YOUR INSTRUCTIONS - Please give back only the lines below from the one containing "282) | x0.42 |" to the one containing "gone | Schraubenzieher", each repeated word for word, both ends included.

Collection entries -

────

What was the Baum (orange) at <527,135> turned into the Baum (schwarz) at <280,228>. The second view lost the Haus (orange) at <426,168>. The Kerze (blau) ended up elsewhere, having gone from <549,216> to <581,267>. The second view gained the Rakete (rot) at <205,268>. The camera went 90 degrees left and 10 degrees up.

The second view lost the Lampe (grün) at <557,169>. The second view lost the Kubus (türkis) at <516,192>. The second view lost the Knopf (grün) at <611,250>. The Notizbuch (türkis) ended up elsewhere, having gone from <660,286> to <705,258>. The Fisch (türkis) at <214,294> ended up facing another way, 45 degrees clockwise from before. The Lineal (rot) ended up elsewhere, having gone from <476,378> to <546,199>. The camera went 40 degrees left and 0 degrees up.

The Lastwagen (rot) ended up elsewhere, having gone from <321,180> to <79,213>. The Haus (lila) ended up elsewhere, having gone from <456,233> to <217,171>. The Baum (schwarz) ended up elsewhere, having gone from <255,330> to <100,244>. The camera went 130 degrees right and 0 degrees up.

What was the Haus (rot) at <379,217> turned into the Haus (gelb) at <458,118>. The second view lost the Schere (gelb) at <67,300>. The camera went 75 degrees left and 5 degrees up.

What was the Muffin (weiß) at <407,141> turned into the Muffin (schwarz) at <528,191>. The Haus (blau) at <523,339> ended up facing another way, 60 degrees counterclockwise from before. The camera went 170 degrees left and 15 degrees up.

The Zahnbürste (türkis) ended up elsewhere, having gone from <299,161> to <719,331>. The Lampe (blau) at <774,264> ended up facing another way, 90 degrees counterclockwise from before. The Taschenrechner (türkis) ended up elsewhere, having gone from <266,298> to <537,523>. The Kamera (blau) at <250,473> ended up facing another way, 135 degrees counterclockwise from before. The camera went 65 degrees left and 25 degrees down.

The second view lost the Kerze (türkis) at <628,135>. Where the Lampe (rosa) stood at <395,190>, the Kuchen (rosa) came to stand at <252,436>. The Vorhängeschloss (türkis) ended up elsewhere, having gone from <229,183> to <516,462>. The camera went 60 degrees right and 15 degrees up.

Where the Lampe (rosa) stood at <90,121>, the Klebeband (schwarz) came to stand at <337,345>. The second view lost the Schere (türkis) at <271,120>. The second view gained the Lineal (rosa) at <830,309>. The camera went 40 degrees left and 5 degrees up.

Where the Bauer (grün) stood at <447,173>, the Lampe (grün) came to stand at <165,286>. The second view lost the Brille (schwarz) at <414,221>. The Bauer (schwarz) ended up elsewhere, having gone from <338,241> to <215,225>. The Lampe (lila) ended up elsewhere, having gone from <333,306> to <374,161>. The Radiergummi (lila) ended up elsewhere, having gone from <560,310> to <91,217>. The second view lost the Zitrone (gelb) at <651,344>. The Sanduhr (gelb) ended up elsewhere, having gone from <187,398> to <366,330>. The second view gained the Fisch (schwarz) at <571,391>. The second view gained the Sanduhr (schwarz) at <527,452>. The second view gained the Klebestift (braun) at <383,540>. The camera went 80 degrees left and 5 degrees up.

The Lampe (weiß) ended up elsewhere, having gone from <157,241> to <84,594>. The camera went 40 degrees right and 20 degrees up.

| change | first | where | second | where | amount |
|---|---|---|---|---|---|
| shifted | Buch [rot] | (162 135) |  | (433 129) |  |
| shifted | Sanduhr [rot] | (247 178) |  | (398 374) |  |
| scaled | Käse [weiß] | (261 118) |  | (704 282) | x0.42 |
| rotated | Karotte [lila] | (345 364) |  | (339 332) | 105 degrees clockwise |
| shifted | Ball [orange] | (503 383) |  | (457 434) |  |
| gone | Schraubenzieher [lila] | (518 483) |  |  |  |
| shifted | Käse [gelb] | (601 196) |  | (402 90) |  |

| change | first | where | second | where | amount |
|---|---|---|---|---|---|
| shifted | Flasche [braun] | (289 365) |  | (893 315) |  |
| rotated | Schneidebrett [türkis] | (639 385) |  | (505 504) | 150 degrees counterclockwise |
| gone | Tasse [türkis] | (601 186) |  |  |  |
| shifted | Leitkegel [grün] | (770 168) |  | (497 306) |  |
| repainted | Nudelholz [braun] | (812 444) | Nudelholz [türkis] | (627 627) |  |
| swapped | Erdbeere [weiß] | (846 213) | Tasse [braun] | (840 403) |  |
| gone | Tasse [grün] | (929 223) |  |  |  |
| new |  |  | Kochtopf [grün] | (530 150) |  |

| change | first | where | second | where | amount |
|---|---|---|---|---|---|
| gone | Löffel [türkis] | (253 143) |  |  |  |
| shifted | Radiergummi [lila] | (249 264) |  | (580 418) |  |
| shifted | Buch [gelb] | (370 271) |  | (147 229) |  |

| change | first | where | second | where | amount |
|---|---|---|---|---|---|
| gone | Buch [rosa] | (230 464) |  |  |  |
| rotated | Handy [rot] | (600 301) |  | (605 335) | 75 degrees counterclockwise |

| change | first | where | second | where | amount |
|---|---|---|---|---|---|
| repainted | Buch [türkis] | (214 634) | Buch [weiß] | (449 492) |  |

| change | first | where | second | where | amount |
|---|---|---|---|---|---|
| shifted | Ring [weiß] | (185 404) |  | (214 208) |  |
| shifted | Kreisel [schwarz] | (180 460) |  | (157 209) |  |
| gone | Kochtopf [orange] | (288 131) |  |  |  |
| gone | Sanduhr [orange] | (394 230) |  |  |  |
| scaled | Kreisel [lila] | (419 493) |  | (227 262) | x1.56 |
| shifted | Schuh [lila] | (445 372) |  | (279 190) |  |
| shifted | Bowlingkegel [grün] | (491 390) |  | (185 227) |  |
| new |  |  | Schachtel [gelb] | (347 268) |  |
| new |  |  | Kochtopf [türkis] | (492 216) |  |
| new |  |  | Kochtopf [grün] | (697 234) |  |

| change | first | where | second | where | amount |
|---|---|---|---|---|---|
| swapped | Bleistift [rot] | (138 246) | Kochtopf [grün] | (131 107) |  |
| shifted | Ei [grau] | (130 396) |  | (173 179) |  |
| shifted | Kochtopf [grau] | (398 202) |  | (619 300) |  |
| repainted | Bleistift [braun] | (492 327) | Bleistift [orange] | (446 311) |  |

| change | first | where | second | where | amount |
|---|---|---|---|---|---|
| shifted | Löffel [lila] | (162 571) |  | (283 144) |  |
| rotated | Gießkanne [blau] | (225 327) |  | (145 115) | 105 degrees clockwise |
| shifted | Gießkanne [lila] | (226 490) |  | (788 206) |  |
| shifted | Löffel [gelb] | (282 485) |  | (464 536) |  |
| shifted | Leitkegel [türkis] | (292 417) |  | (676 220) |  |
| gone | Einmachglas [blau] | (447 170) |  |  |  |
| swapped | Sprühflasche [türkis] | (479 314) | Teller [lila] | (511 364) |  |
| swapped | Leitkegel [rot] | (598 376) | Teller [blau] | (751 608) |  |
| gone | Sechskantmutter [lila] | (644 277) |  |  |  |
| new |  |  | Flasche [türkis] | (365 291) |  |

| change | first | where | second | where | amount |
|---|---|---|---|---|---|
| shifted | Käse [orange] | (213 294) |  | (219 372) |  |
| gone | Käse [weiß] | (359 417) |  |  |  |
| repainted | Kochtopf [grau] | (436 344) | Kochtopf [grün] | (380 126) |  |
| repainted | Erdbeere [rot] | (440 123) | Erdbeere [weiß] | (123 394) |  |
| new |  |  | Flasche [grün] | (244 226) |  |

────

COMPLETED TASK -
| scaled | Käse [weiß] | (261 118) |  | (704 282) | x0.42 |
| rotated | Karotte [lila] | (345 364) |  | (339 332) | 105 degrees clockwise |
| shifted | Ball [orange] | (503 383) |  | (457 434) |  |
| gone | Schraubenzieher [lila] | (518 483) |  |  |  |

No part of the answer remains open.